__Saved data entries__:
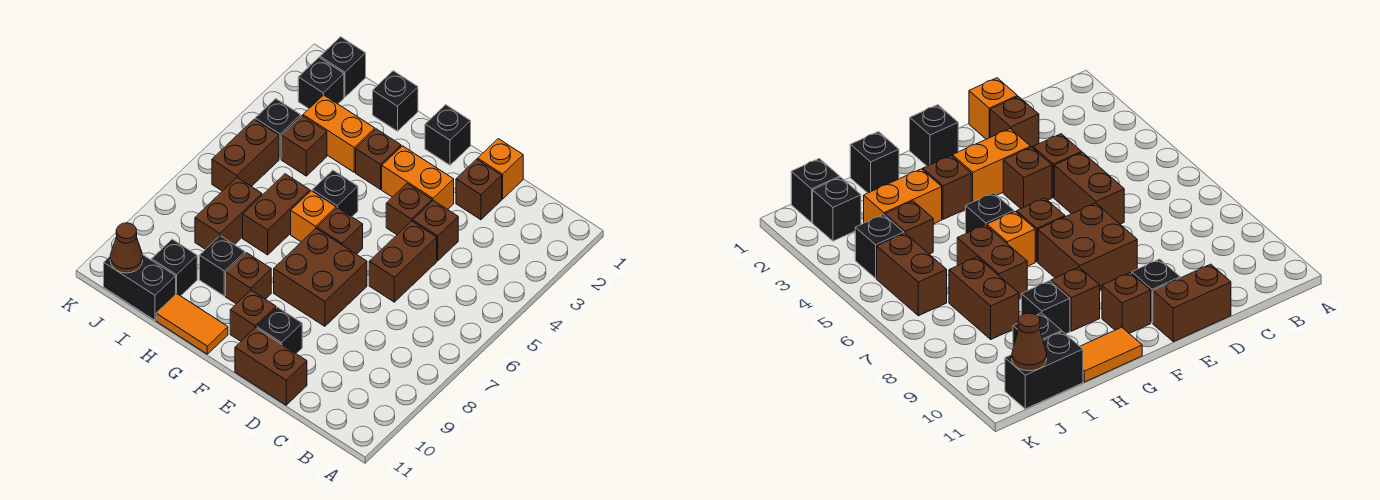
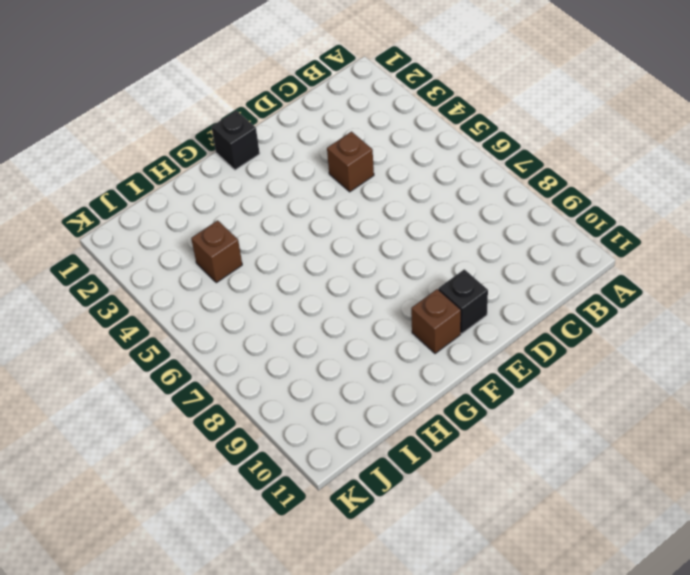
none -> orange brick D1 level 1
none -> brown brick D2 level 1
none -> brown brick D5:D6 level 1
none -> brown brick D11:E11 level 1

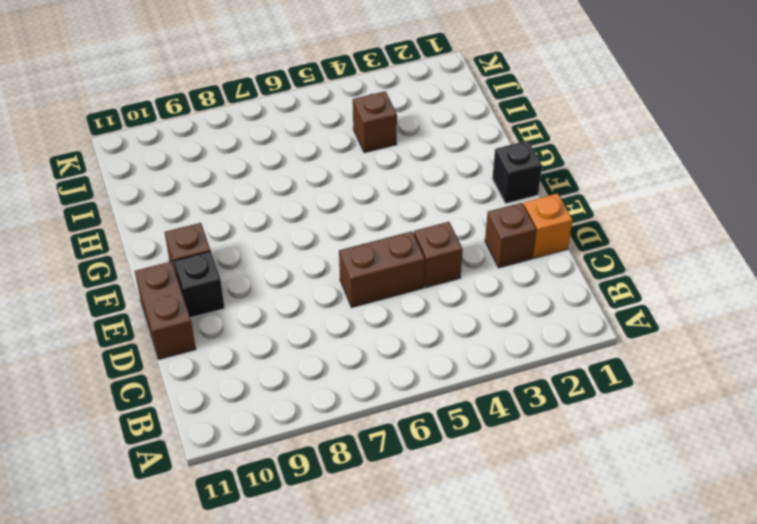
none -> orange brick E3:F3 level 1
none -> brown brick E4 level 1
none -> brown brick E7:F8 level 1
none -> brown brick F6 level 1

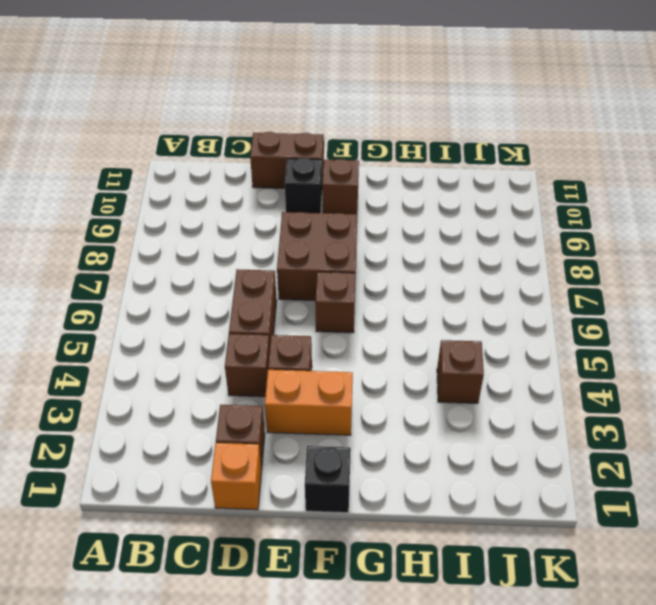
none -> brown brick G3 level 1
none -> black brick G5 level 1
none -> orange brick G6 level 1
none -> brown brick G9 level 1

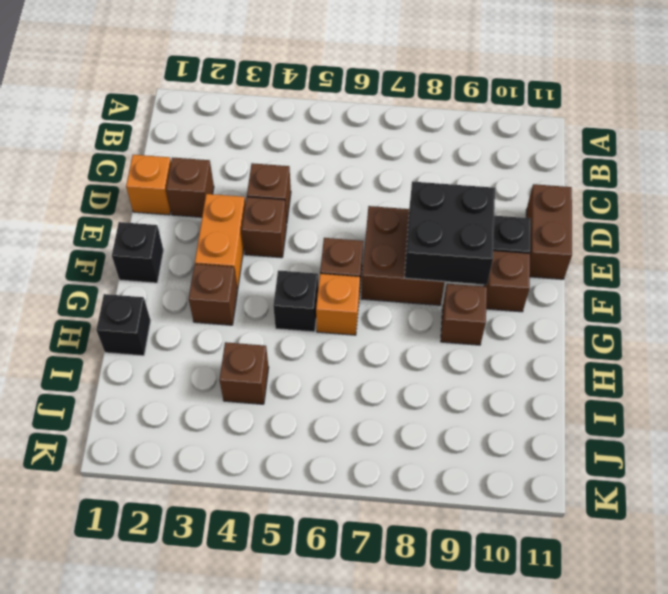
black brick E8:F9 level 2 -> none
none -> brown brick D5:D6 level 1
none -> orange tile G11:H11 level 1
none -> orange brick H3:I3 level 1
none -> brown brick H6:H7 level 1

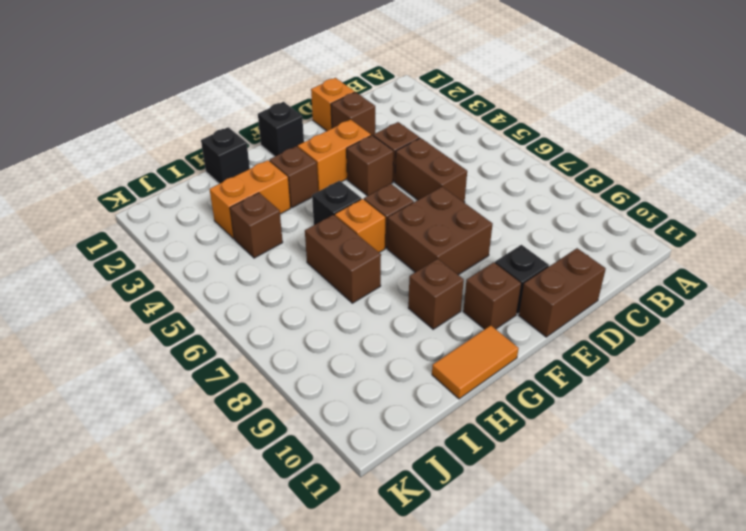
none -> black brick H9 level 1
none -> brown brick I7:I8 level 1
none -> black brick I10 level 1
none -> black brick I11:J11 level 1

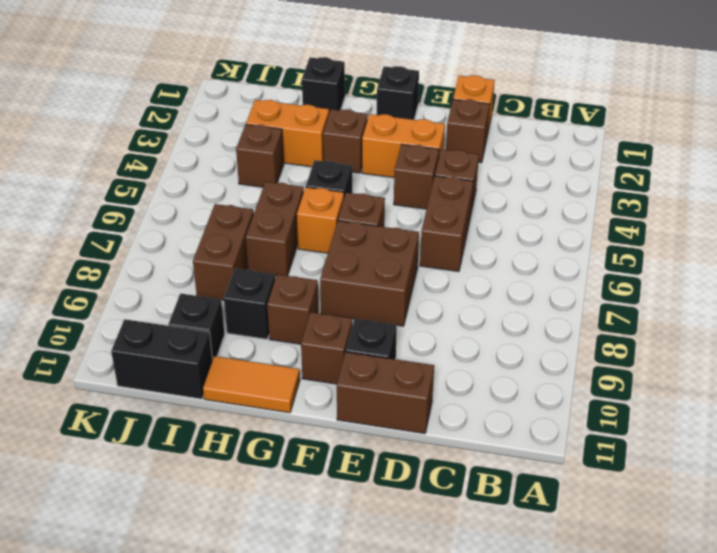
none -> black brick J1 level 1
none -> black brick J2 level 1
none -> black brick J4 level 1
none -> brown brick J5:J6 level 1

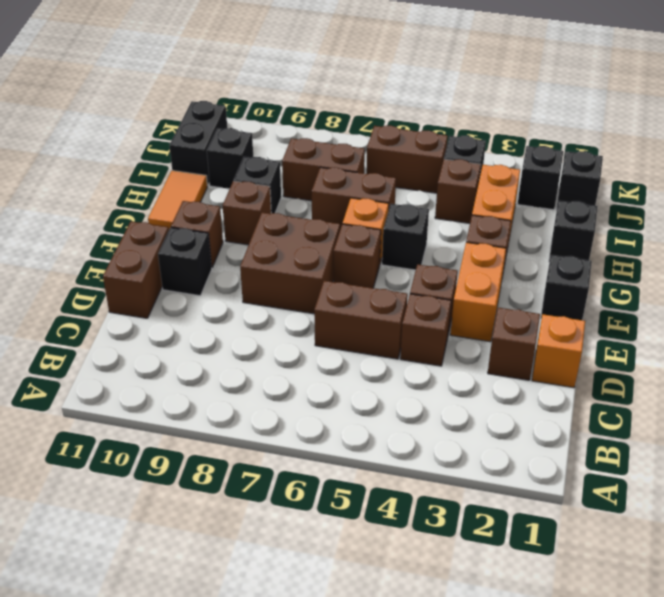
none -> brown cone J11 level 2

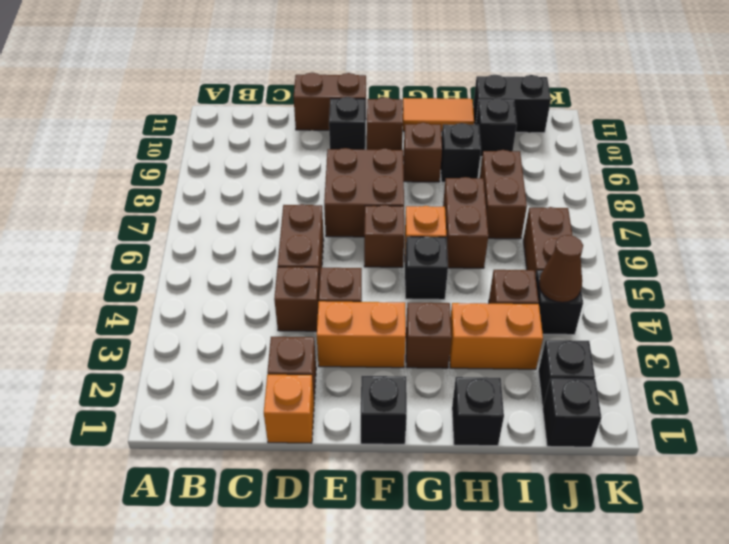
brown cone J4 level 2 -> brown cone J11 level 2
* * *
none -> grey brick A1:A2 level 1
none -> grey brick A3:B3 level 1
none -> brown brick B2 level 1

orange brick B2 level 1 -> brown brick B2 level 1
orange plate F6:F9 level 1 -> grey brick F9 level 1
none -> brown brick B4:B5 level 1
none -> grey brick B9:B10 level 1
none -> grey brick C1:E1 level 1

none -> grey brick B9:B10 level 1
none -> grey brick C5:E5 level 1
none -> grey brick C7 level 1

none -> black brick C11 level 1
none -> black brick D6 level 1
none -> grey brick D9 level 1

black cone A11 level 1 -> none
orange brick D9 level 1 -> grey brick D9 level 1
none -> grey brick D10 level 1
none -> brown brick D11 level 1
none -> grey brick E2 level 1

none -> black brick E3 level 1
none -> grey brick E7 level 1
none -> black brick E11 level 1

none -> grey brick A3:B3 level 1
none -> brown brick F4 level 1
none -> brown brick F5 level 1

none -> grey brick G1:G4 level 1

__Task to complete__: The answer must be every line of the records that contains the word "orange".

__Your solution__:
none -> orange brick D1 level 1
none -> orange brick E3:F3 level 1
none -> orange brick G6 level 1
none -> orange tile G11:H11 level 1
none -> orange brick H3:I3 level 1
orange brick B2 level 1 -> brown brick B2 level 1
orange plate F6:F9 level 1 -> grey brick F9 level 1
orange brick D9 level 1 -> grey brick D9 level 1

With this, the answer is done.